__Exercise brief__. Without including any pictures, copy every line below exactly.

__Data extract__.
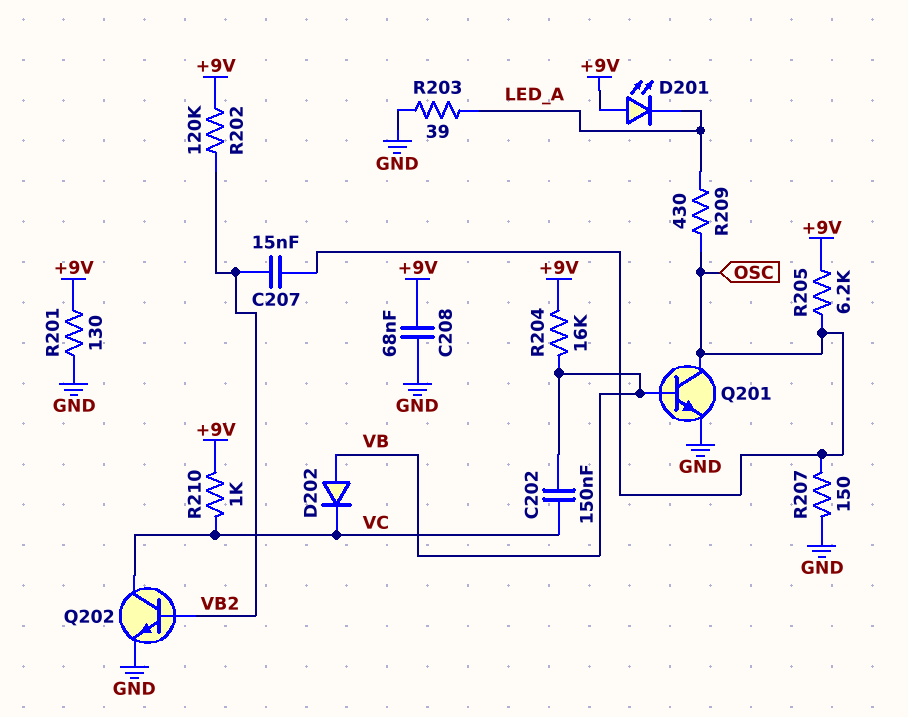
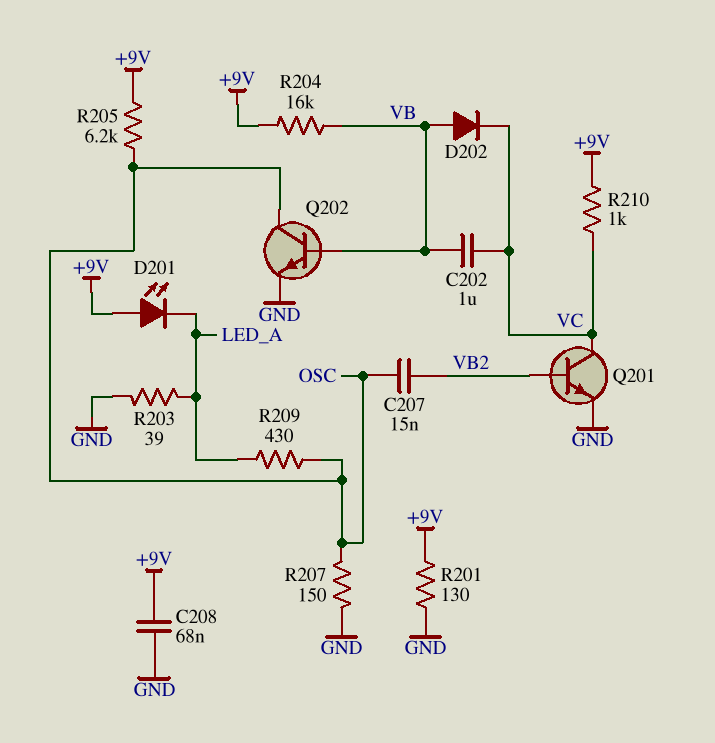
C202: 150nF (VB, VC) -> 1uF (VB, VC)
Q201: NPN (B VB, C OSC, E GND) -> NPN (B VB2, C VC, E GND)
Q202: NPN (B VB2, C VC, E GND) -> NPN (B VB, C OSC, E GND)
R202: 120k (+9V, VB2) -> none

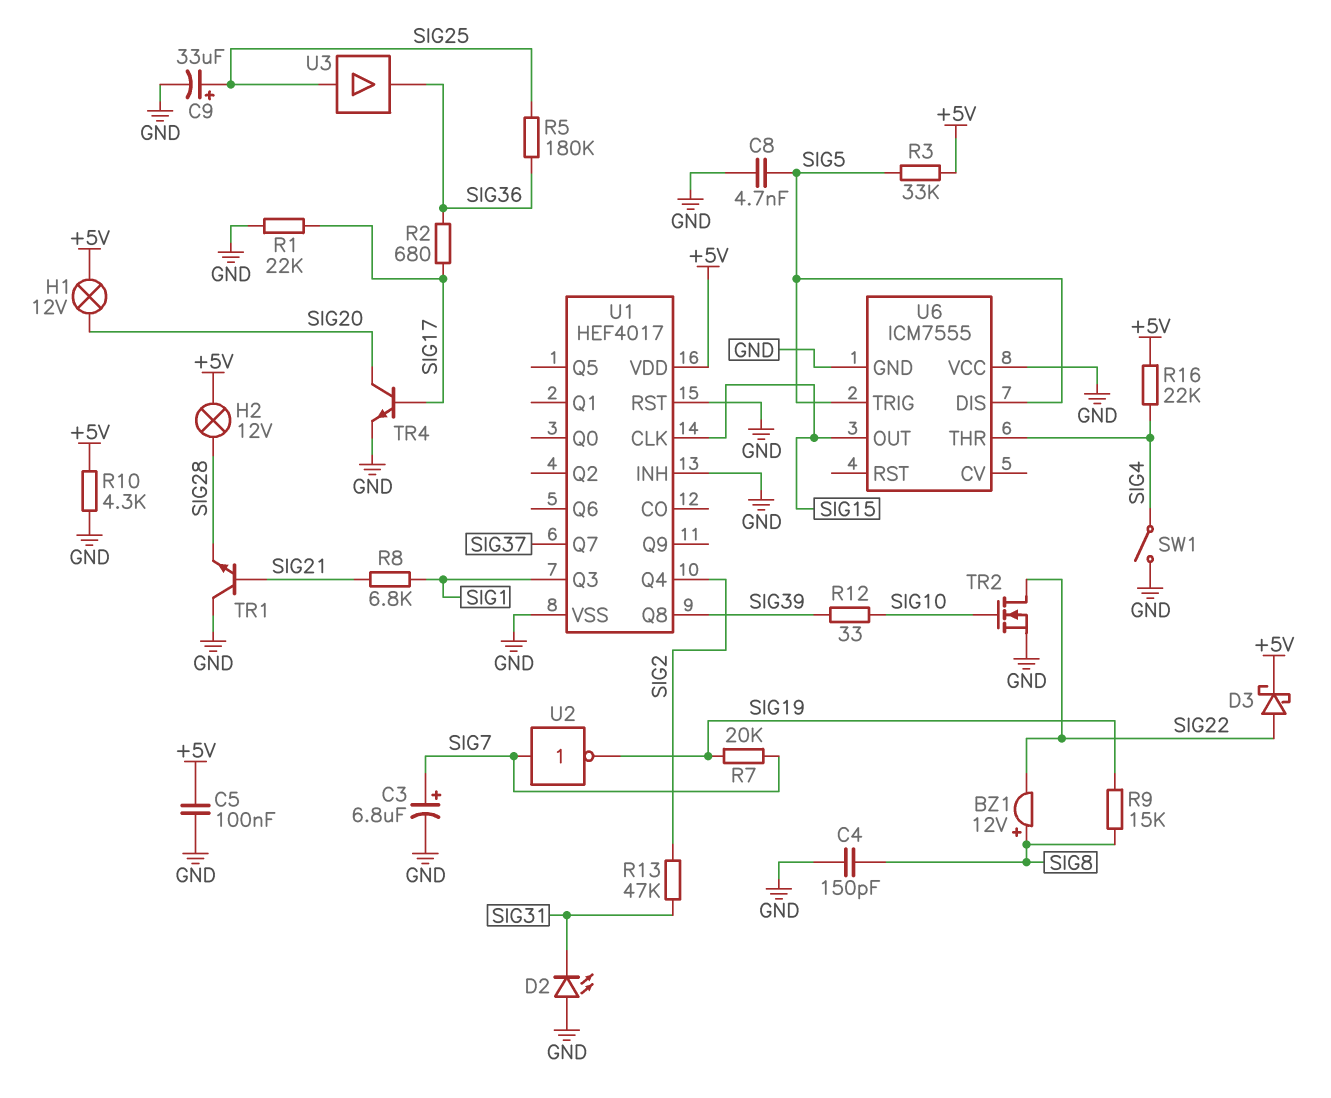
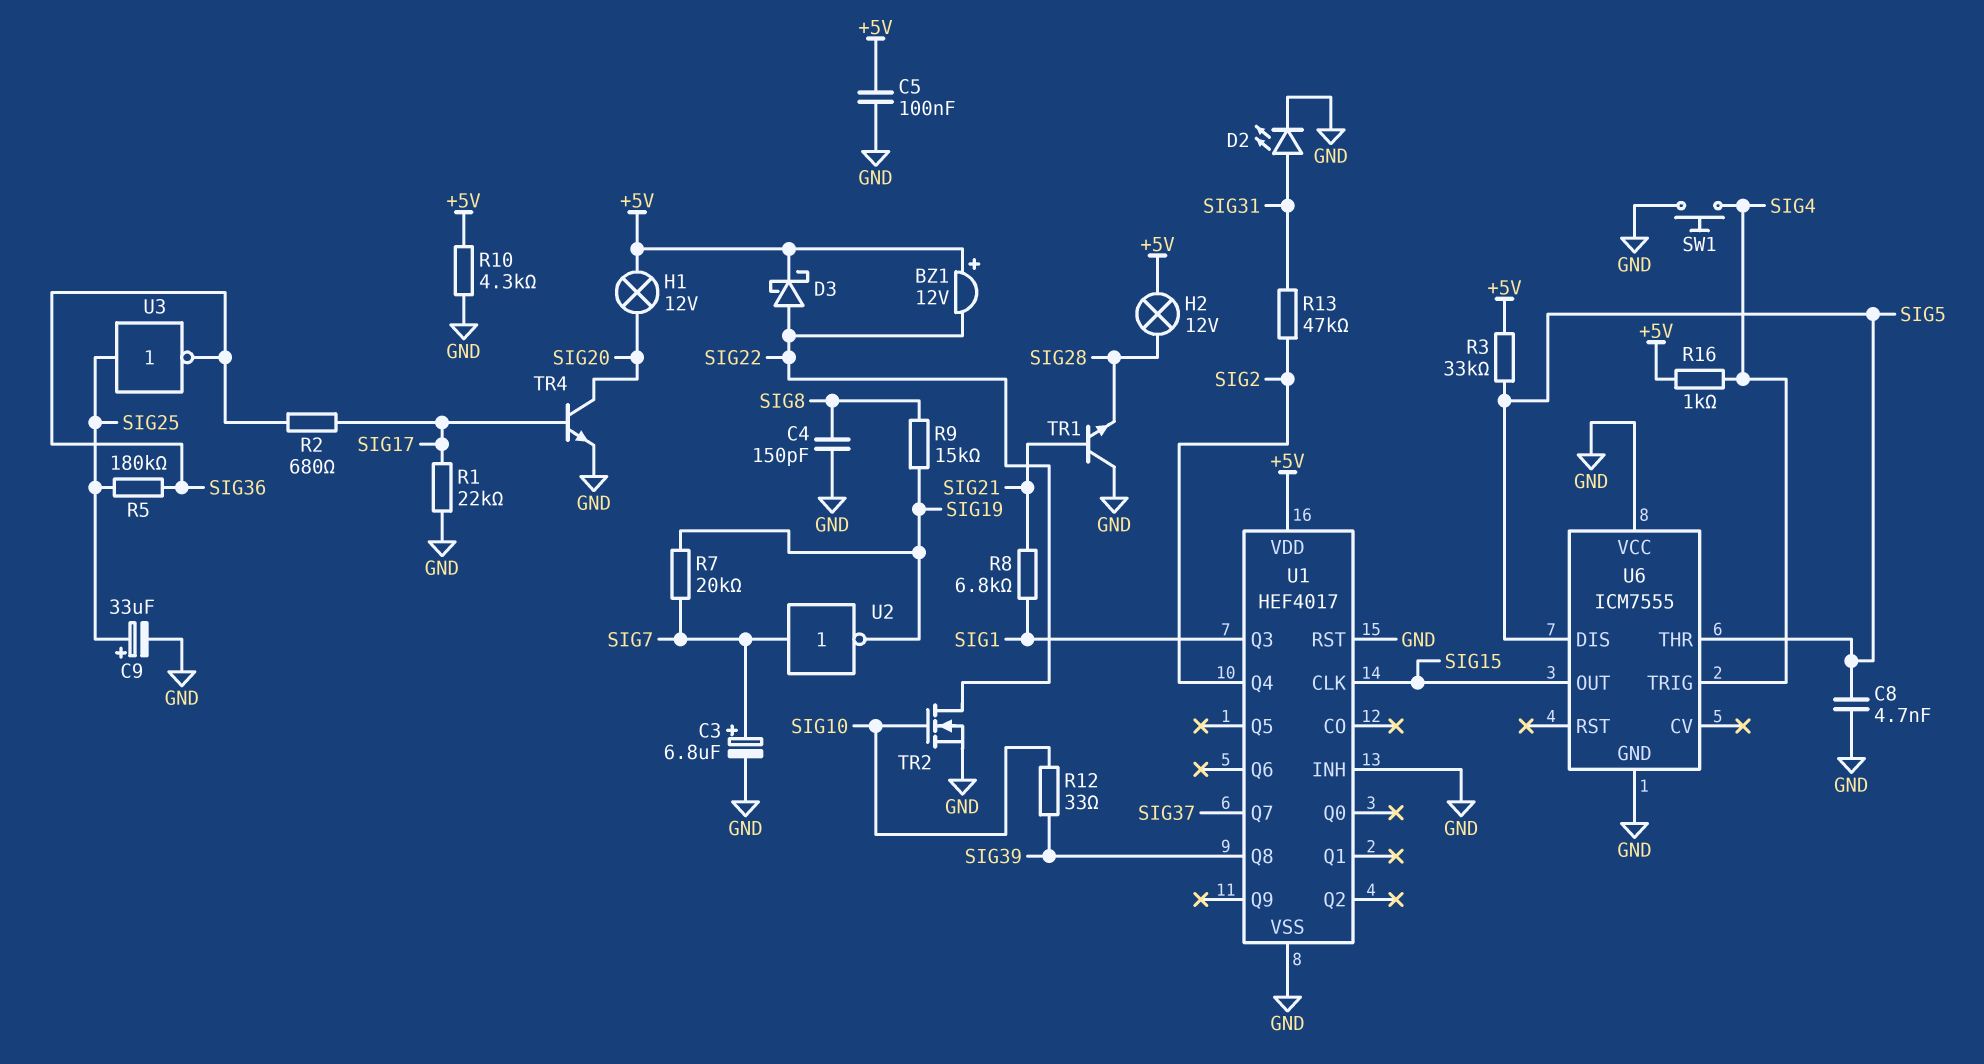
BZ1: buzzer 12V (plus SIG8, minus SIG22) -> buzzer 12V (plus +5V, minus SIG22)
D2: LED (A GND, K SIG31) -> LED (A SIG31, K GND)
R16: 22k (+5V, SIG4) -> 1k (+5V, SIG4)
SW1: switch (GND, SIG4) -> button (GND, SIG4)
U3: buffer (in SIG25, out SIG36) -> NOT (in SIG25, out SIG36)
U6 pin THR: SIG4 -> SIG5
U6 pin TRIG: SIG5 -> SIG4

__Response__.
C202: 150nF (VB, VC) -> 1uF (VB, VC)
Q201: NPN (B VB, C OSC, E GND) -> NPN (B VB2, C VC, E GND)
Q202: NPN (B VB2, C VC, E GND) -> NPN (B VB, C OSC, E GND)
R202: 120k (+9V, VB2) -> none

BZ1: buzzer 12V (plus SIG8, minus SIG22) -> buzzer 12V (plus +5V, minus SIG22)
D2: LED (A GND, K SIG31) -> LED (A SIG31, K GND)
R16: 22k (+5V, SIG4) -> 1k (+5V, SIG4)
SW1: switch (GND, SIG4) -> button (GND, SIG4)
U3: buffer (in SIG25, out SIG36) -> NOT (in SIG25, out SIG36)
U6 pin THR: SIG4 -> SIG5
U6 pin TRIG: SIG5 -> SIG4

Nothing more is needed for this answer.